### Task directions
For each line of the data below, copy it if it holds the word "black".

*** Opening Dataset excerpts ***

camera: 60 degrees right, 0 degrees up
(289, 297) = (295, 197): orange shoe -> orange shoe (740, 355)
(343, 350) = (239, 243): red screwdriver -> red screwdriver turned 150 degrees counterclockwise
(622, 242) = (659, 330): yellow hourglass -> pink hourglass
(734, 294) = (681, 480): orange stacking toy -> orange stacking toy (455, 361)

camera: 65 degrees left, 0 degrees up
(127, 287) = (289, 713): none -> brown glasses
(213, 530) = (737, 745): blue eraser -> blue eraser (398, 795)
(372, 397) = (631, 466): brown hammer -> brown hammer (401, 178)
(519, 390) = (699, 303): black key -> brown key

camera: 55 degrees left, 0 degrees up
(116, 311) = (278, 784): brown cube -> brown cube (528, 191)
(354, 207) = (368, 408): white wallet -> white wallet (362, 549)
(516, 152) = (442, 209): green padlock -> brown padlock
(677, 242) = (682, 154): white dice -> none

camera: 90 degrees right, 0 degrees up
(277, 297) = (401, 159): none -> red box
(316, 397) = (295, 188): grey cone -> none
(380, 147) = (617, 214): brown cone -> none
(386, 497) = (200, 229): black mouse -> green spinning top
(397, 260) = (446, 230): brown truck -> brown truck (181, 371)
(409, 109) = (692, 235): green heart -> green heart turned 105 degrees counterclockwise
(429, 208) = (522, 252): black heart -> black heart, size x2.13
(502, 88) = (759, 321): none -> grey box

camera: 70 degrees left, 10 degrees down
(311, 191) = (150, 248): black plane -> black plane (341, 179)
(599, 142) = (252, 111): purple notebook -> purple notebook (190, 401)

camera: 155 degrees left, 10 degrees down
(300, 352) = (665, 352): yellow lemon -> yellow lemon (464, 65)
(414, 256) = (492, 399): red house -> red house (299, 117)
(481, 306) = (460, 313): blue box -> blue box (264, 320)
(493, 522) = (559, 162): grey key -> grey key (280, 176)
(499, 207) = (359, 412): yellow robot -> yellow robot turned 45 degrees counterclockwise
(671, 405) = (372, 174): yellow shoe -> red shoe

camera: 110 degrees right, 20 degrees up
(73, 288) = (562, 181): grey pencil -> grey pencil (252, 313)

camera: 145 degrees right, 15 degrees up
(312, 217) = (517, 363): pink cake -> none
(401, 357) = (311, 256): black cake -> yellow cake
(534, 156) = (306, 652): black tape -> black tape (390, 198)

*** Closing Dataset excerpts ***

### Written response
(519, 390) = (699, 303): black key -> brown key
(386, 497) = (200, 229): black mouse -> green spinning top
(429, 208) = (522, 252): black heart -> black heart, size x2.13
(311, 191) = (150, 248): black plane -> black plane (341, 179)
(401, 357) = (311, 256): black cake -> yellow cake
(534, 156) = (306, 652): black tape -> black tape (390, 198)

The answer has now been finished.